TASK DESCRIPTION | Print out all of the data below, keeping it identical to the original.

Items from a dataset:
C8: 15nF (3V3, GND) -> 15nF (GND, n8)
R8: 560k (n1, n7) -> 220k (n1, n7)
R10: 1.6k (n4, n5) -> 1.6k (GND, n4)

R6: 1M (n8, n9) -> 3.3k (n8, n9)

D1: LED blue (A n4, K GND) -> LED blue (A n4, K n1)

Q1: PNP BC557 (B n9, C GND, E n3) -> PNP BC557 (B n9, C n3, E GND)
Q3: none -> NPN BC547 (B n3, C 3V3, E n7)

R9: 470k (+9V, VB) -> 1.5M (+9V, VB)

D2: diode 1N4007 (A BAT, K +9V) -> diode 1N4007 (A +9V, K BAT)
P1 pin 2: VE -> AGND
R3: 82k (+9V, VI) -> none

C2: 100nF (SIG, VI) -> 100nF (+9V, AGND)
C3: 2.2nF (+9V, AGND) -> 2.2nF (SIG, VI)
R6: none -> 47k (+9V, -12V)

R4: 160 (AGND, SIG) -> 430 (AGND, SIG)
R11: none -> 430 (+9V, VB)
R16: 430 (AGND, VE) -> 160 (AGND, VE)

RESPONSE BOX |
C8: 15nF (3V3, GND) -> 15nF (GND, n8)
R8: 560k (n1, n7) -> 220k (n1, n7)
R10: 1.6k (n4, n5) -> 1.6k (GND, n4)

R6: 1M (n8, n9) -> 3.3k (n8, n9)

D1: LED blue (A n4, K GND) -> LED blue (A n4, K n1)

Q1: PNP BC557 (B n9, C GND, E n3) -> PNP BC557 (B n9, C n3, E GND)
Q3: none -> NPN BC547 (B n3, C 3V3, E n7)

R9: 470k (+9V, VB) -> 1.5M (+9V, VB)

D2: diode 1N4007 (A BAT, K +9V) -> diode 1N4007 (A +9V, K BAT)
P1 pin 2: VE -> AGND
R3: 82k (+9V, VI) -> none

C2: 100nF (SIG, VI) -> 100nF (+9V, AGND)
C3: 2.2nF (+9V, AGND) -> 2.2nF (SIG, VI)
R6: none -> 47k (+9V, -12V)

R4: 160 (AGND, SIG) -> 430 (AGND, SIG)
R11: none -> 430 (+9V, VB)
R16: 430 (AGND, VE) -> 160 (AGND, VE)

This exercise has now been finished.